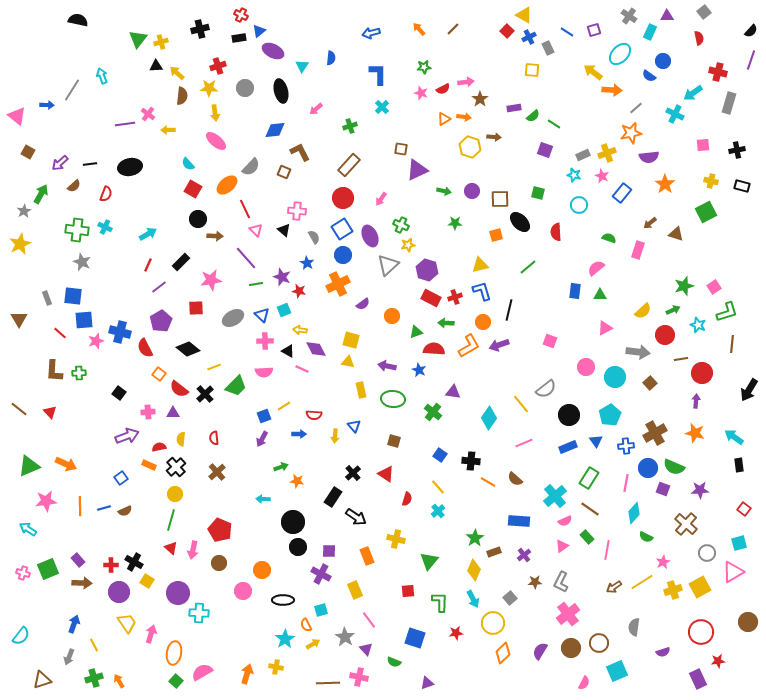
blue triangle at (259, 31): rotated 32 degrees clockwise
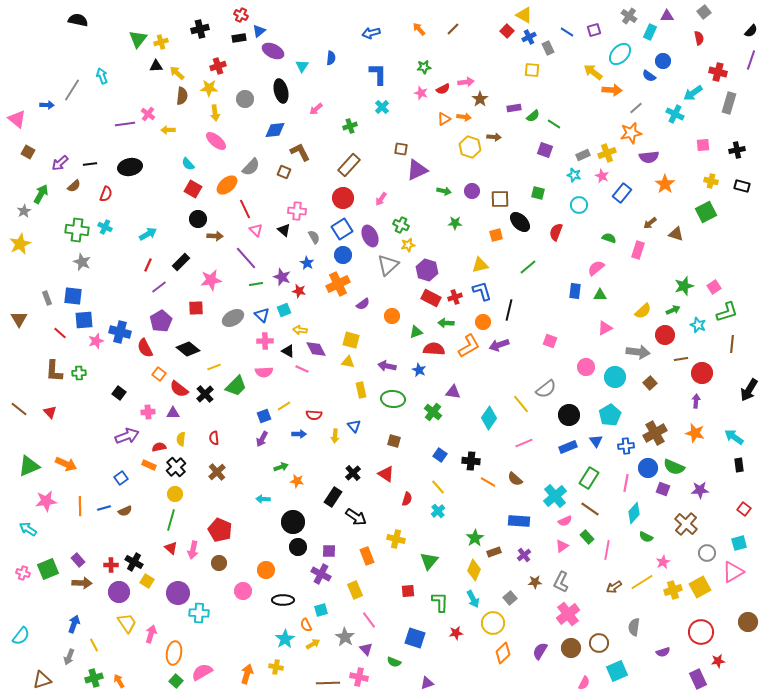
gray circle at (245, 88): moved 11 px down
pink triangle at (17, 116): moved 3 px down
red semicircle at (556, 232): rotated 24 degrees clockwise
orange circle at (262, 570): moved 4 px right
☆ ☆ ☆ ☆
◆ **Task directions**
Reproduce every line of the records above word for word, leaving out the pictures.

◆ **Answer to the exercise**
blue triangle at (259, 31): rotated 32 degrees clockwise
gray circle at (245, 88): moved 11 px down
pink triangle at (17, 116): moved 3 px down
red semicircle at (556, 232): rotated 24 degrees clockwise
orange circle at (262, 570): moved 4 px right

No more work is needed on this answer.